§ **WORK TO COMPLETE**:
Using the records below, transcribe word for word the stretch from the line that contains "camera: 20 degrees right, 5 degrees down" through the line that contains "yellow lemon [153,196,200,229]", both end lines included, and nothing else.

§ **GIVEN RECORDS**:
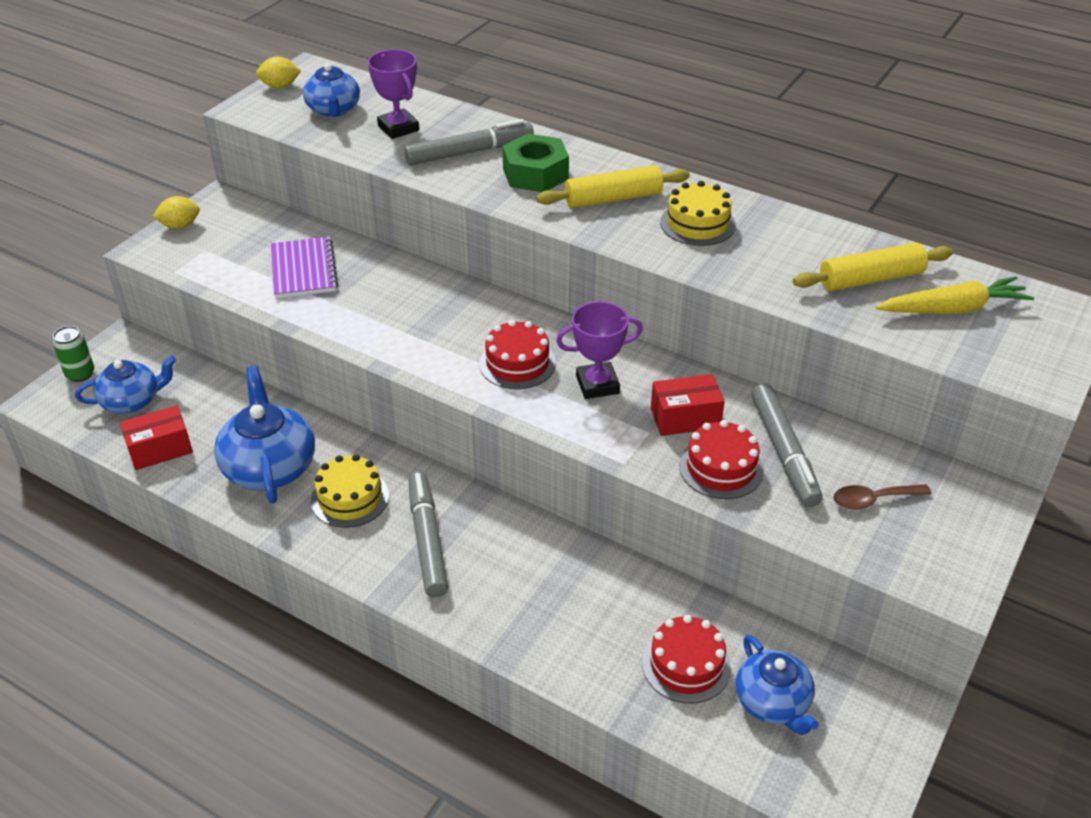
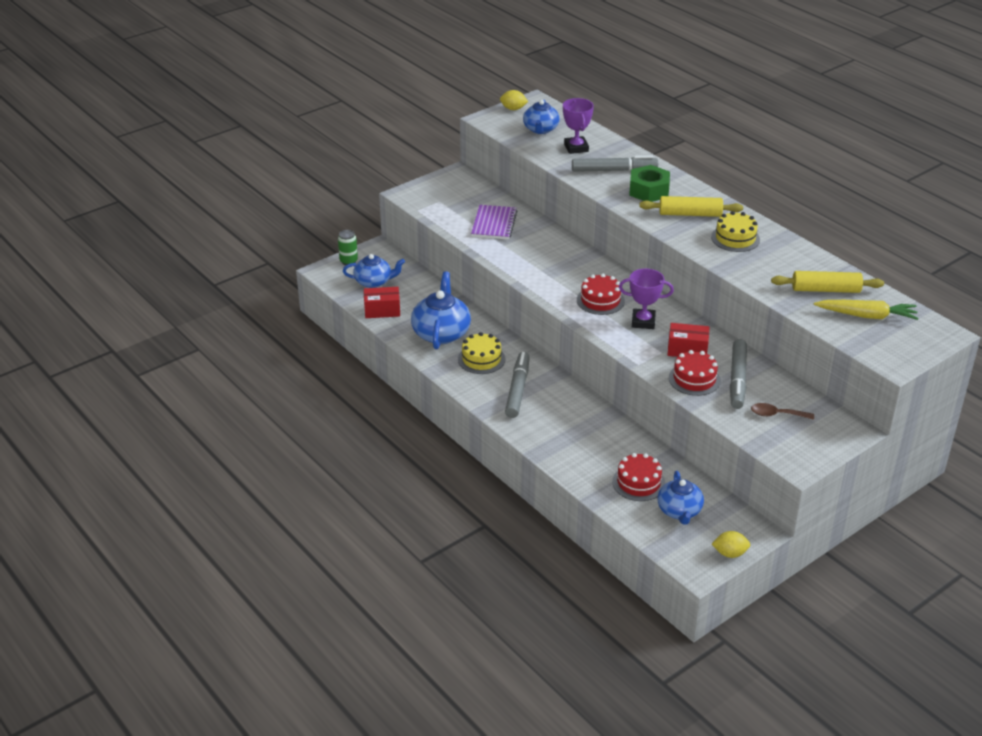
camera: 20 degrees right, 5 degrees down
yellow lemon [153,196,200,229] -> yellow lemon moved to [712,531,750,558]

==

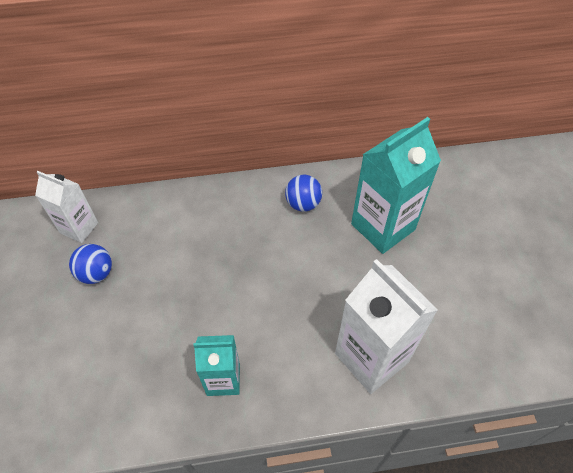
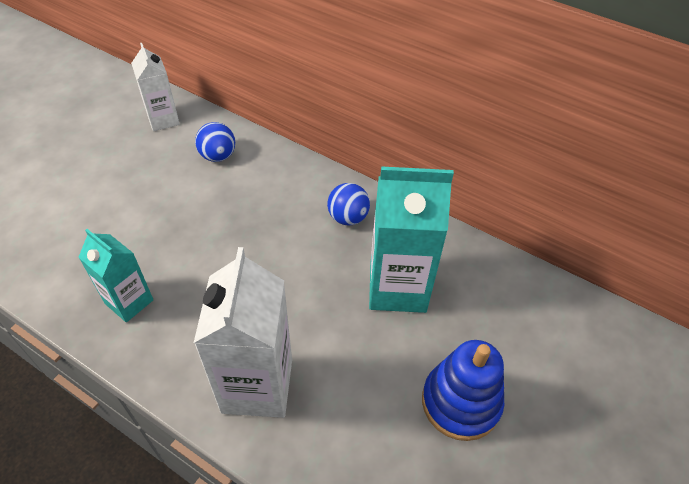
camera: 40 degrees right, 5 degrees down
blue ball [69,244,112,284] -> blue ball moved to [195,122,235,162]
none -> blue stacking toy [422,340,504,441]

§ **THE ANSWER**:
camera: 20 degrees right, 5 degrees down
yellow lemon [153,196,200,229] -> yellow lemon moved to [712,531,750,558]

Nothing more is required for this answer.